Start of Block

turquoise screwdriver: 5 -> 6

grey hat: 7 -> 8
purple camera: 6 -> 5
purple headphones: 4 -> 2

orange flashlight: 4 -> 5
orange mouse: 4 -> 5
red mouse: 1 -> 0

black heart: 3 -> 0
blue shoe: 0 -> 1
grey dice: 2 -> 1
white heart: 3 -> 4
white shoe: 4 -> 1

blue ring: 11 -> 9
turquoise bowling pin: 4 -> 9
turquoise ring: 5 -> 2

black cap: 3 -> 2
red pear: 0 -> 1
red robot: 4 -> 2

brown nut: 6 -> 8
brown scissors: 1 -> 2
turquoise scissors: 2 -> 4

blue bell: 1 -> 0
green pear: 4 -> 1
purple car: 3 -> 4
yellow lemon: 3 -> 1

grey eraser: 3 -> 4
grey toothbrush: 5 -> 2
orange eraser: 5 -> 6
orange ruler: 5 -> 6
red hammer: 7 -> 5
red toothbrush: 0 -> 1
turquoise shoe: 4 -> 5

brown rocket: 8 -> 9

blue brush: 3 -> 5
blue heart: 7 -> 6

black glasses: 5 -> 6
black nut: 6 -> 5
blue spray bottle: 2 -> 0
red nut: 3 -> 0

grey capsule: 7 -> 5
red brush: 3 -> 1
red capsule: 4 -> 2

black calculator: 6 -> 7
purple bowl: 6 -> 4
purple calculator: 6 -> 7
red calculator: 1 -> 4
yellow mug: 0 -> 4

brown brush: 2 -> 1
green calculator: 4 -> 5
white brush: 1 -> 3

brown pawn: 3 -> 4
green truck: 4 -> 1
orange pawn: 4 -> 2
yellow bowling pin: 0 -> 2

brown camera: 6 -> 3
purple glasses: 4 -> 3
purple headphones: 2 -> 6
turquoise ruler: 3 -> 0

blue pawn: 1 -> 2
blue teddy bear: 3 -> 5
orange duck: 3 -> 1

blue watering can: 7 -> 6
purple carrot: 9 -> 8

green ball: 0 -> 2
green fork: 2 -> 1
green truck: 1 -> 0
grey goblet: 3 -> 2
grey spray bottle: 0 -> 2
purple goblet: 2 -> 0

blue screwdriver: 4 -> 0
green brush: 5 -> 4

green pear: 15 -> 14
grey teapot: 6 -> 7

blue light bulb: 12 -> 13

End of Block

● **Task brief**: Print the line containing "brown camera: 6 -> 3" and every line after it to the end of the records above, exactly as written, and nothing else.

● **Response area**:
brown camera: 6 -> 3
purple glasses: 4 -> 3
purple headphones: 2 -> 6
turquoise ruler: 3 -> 0

blue pawn: 1 -> 2
blue teddy bear: 3 -> 5
orange duck: 3 -> 1

blue watering can: 7 -> 6
purple carrot: 9 -> 8

green ball: 0 -> 2
green fork: 2 -> 1
green truck: 1 -> 0
grey goblet: 3 -> 2
grey spray bottle: 0 -> 2
purple goblet: 2 -> 0

blue screwdriver: 4 -> 0
green brush: 5 -> 4

green pear: 15 -> 14
grey teapot: 6 -> 7

blue light bulb: 12 -> 13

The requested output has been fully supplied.